----- TASK MATERIAL
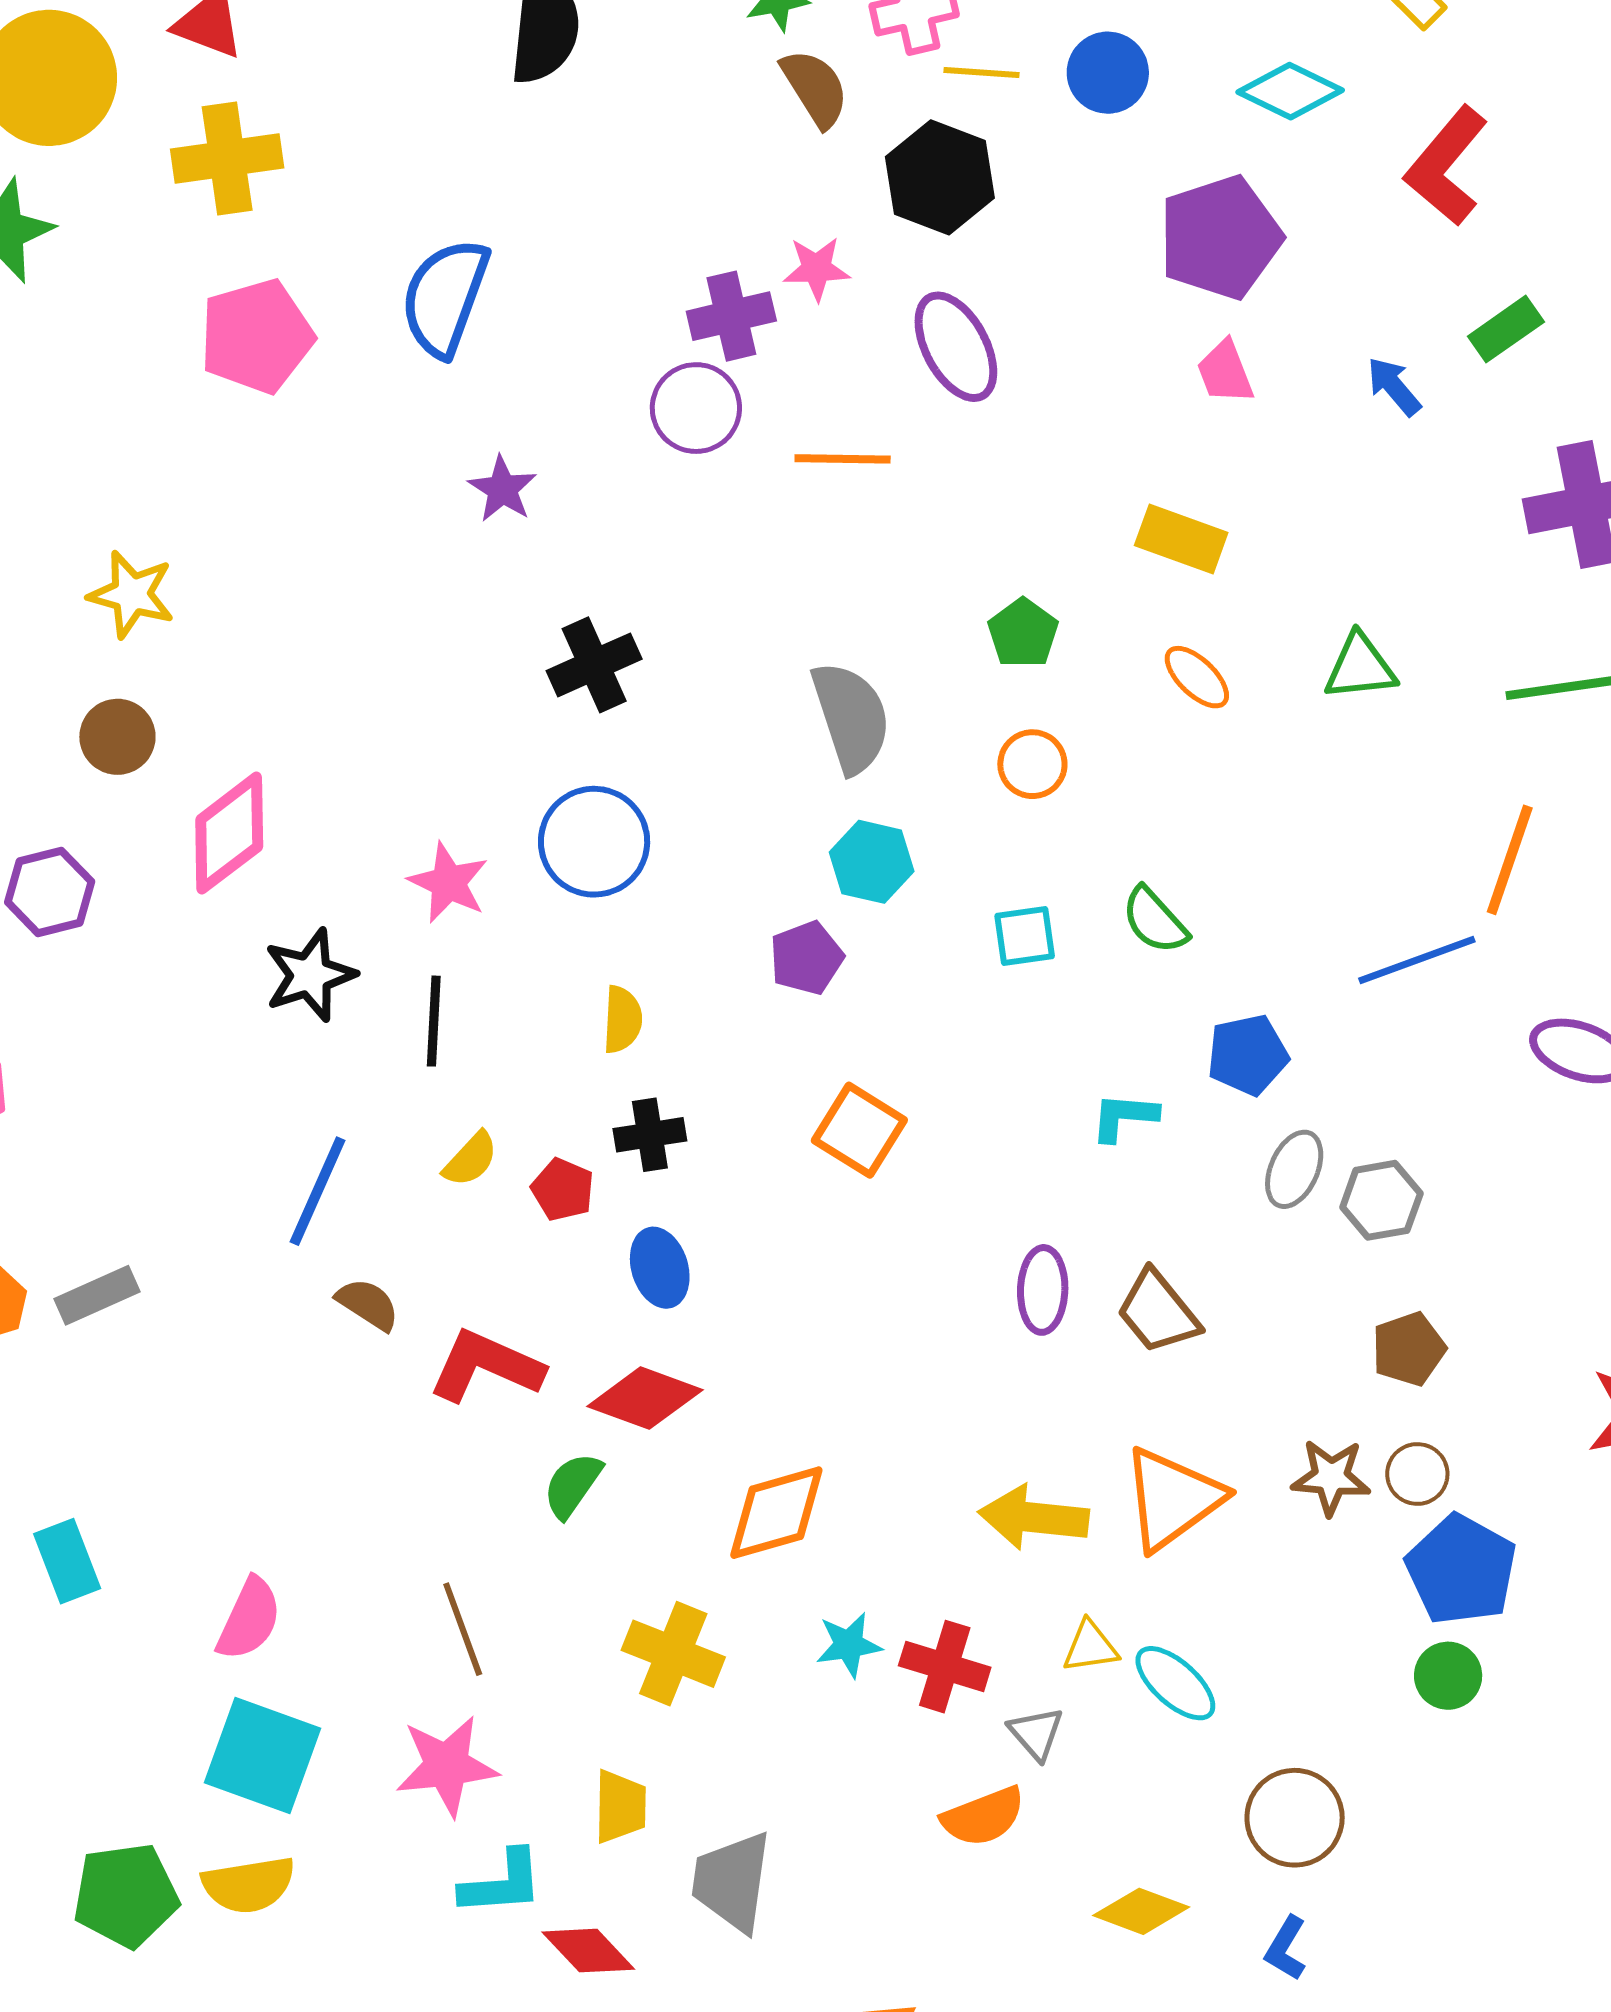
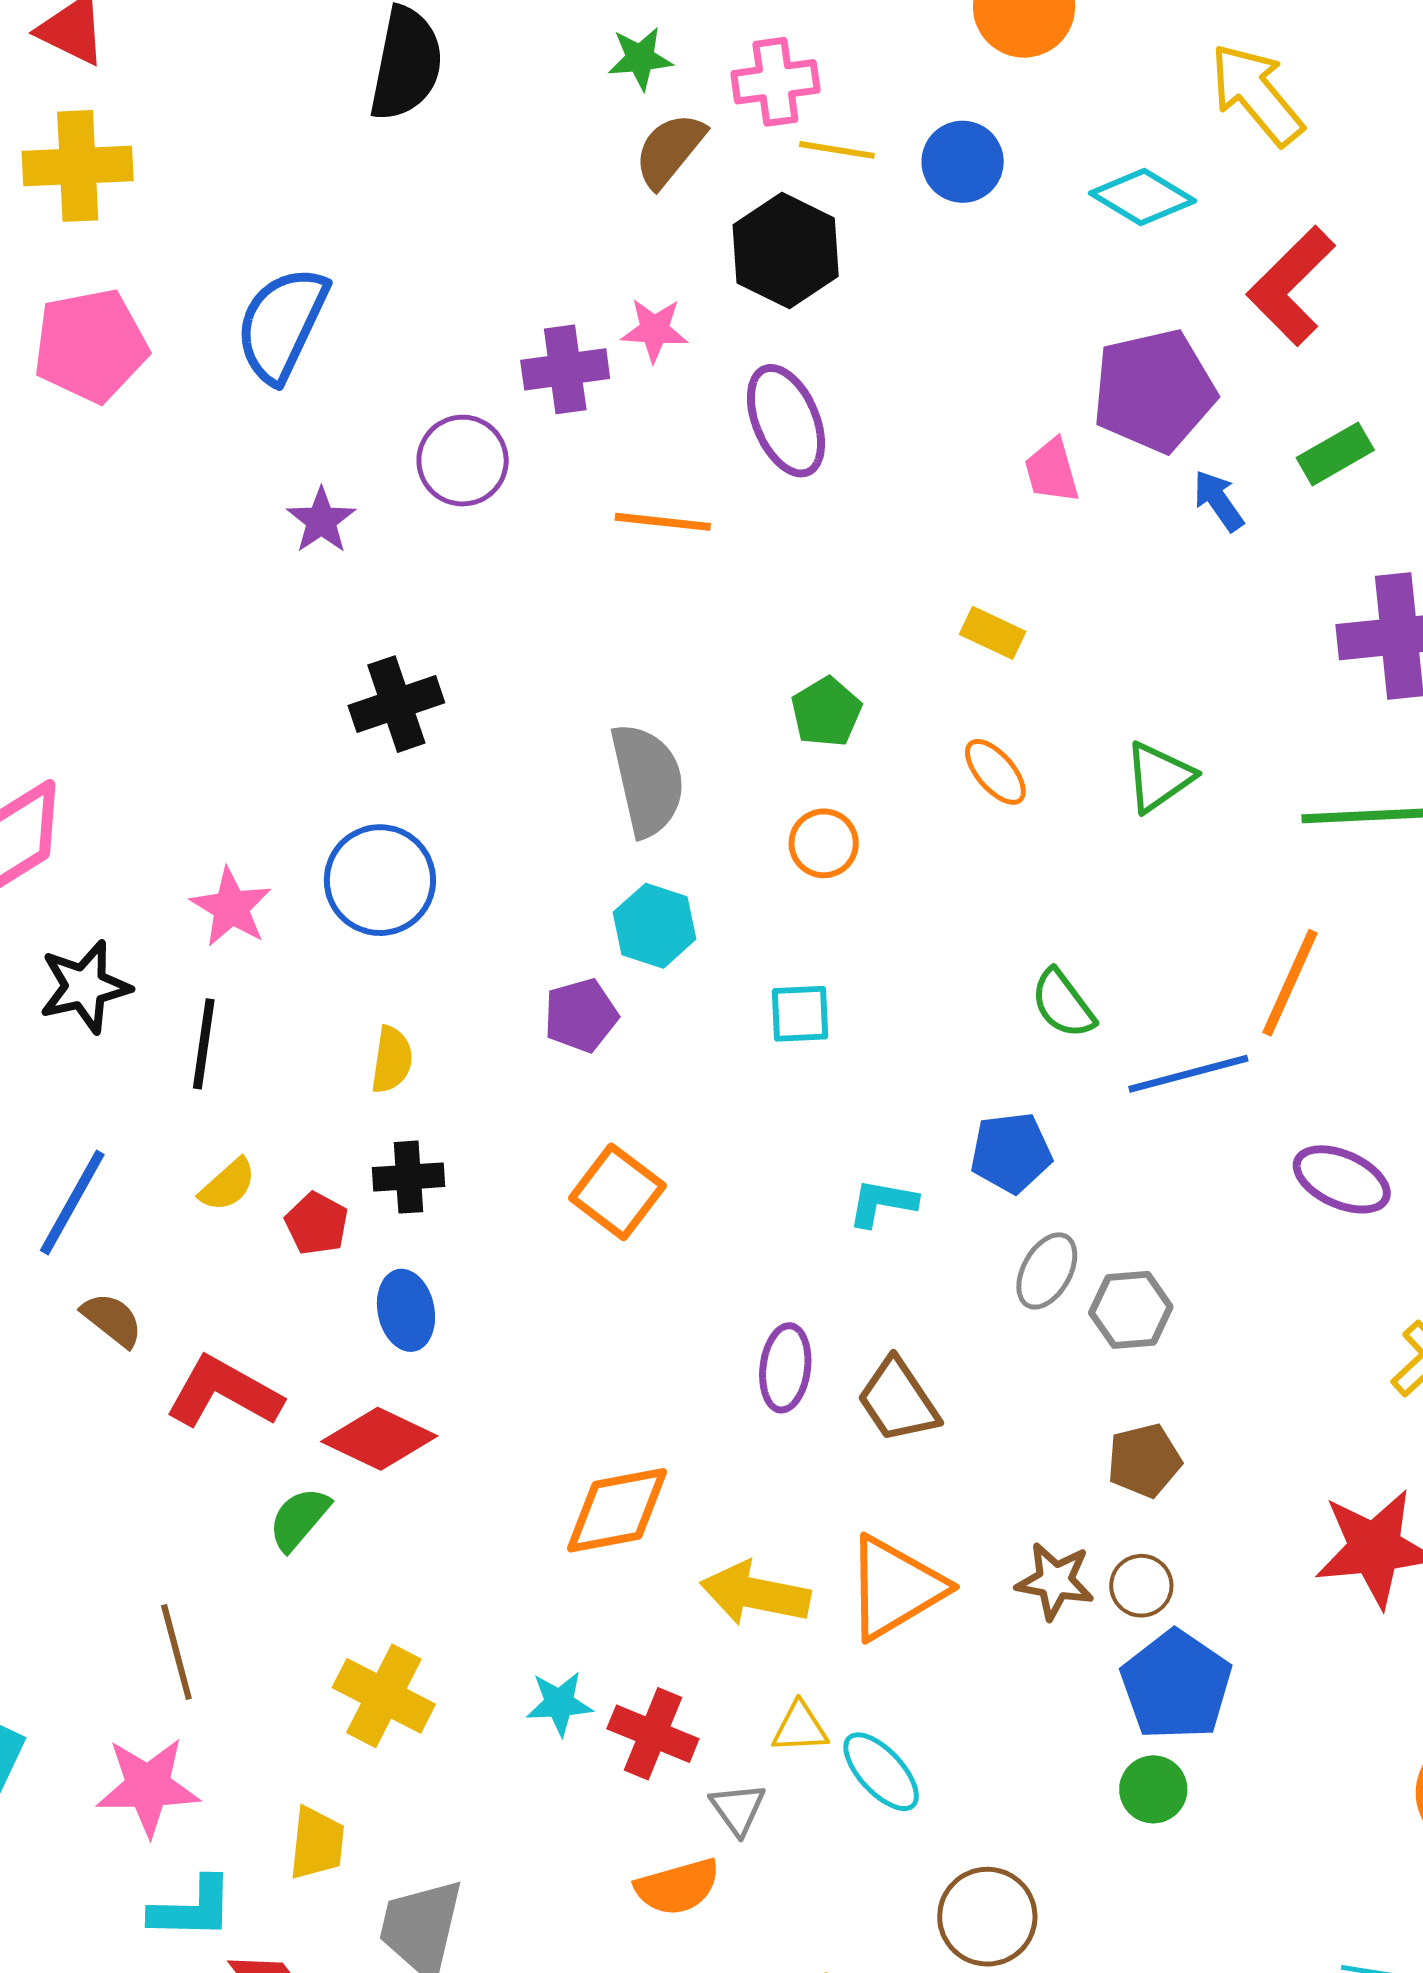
brown semicircle: (815, 88) -> (670, 150), turned -114
purple pentagon: (1220, 237) -> (1154, 391), moved
purple circle: (696, 408) -> (463, 461), moved
yellow rectangle: (1181, 539) -> (993, 633), size x0.7
green triangle: (1360, 667) -> (1159, 777), turned -34
green semicircle: (1155, 920) -> (1063, 1004), moved
orange diamond: (776, 1513) -> (617, 1510), moved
----------
YOUR ASSIGNMENT ::
Please reproduce each entry above word for word and keep the pictures out of the copy.

ANSWER FOR THIS EXERCISE ::
brown semicircle: (815, 88) -> (670, 150), turned -114
purple pentagon: (1220, 237) -> (1154, 391), moved
purple circle: (696, 408) -> (463, 461), moved
yellow rectangle: (1181, 539) -> (993, 633), size x0.7
green triangle: (1360, 667) -> (1159, 777), turned -34
green semicircle: (1155, 920) -> (1063, 1004), moved
orange diamond: (776, 1513) -> (617, 1510), moved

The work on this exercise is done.